**What you should do:** Would you output the entries below only from the line containing "(272, 229) = (270, 465): turquoise" through the line containing "(402, 161) = (340, 338): turquoise", exactly as they stand and with both ends included?
[[ Provided material open ]]
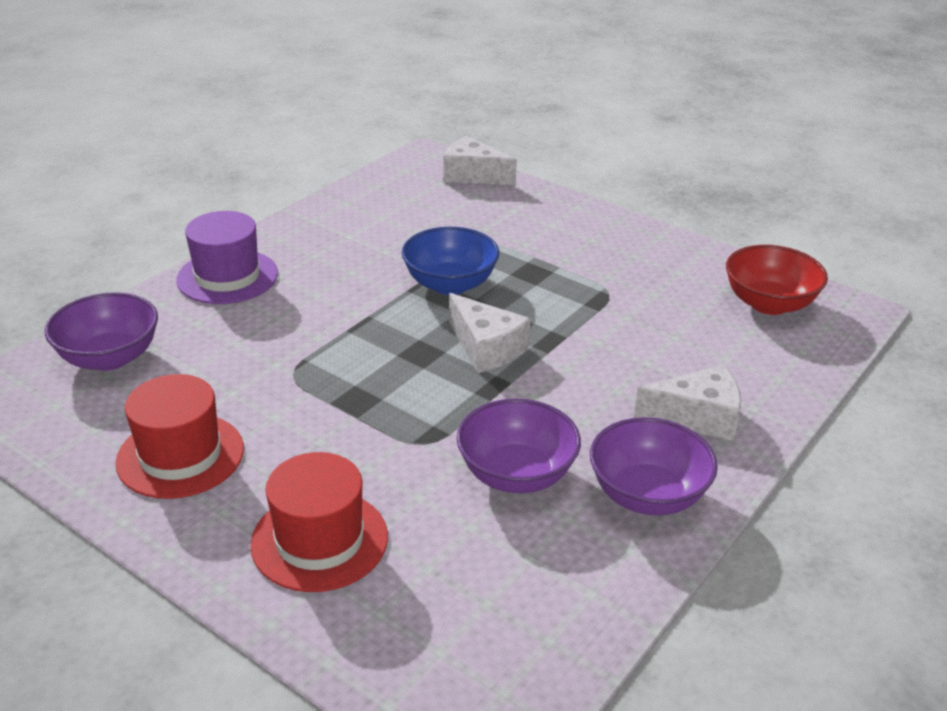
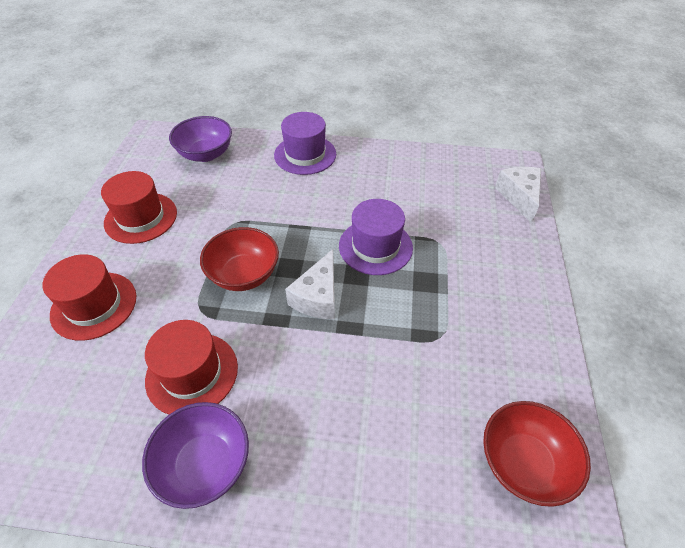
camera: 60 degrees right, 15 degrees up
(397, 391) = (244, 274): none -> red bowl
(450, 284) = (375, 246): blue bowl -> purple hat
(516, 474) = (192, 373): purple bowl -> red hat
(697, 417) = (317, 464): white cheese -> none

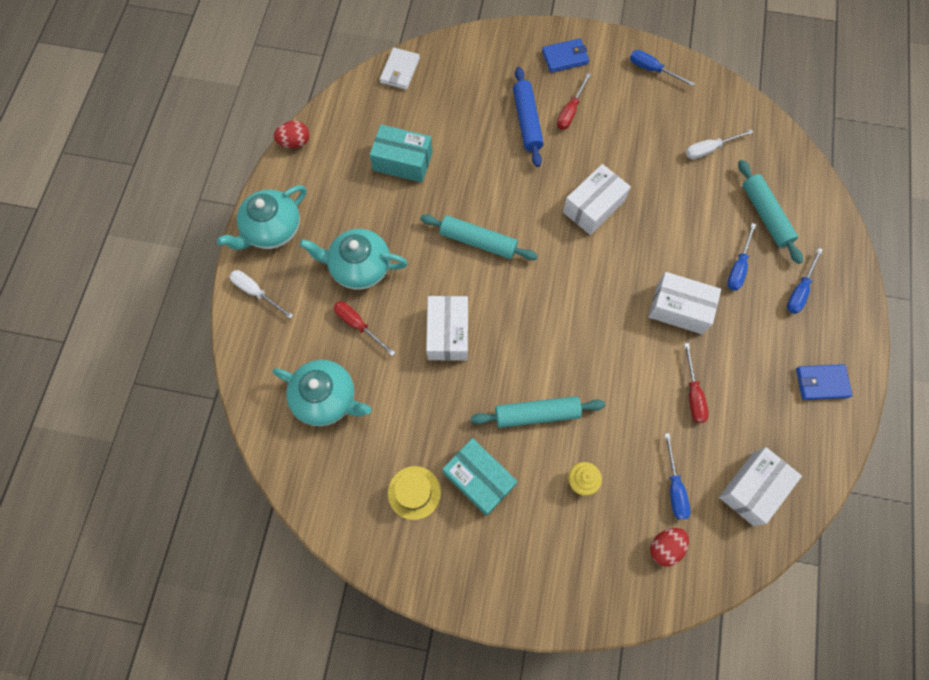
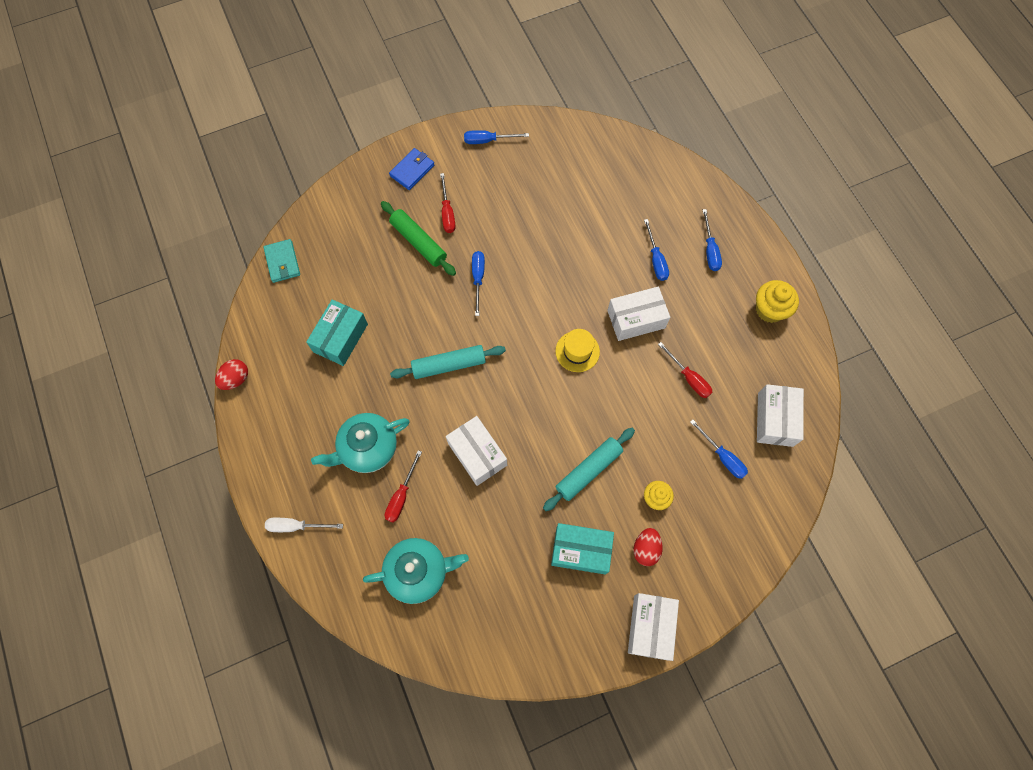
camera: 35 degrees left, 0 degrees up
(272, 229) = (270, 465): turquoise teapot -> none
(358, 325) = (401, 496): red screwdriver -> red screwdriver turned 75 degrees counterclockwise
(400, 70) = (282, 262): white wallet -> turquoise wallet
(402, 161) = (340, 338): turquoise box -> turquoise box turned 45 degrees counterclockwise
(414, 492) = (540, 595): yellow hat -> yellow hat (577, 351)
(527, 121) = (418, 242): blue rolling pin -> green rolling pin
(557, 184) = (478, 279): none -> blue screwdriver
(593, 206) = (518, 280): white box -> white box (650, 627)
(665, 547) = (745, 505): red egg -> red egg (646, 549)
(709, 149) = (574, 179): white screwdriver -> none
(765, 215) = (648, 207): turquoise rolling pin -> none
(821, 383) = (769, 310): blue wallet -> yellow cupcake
[[ Provided material closed ]]
**Answer for the task:**
(272, 229) = (270, 465): turquoise teapot -> none
(358, 325) = (401, 496): red screwdriver -> red screwdriver turned 75 degrees counterclockwise
(400, 70) = (282, 262): white wallet -> turquoise wallet
(402, 161) = (340, 338): turquoise box -> turquoise box turned 45 degrees counterclockwise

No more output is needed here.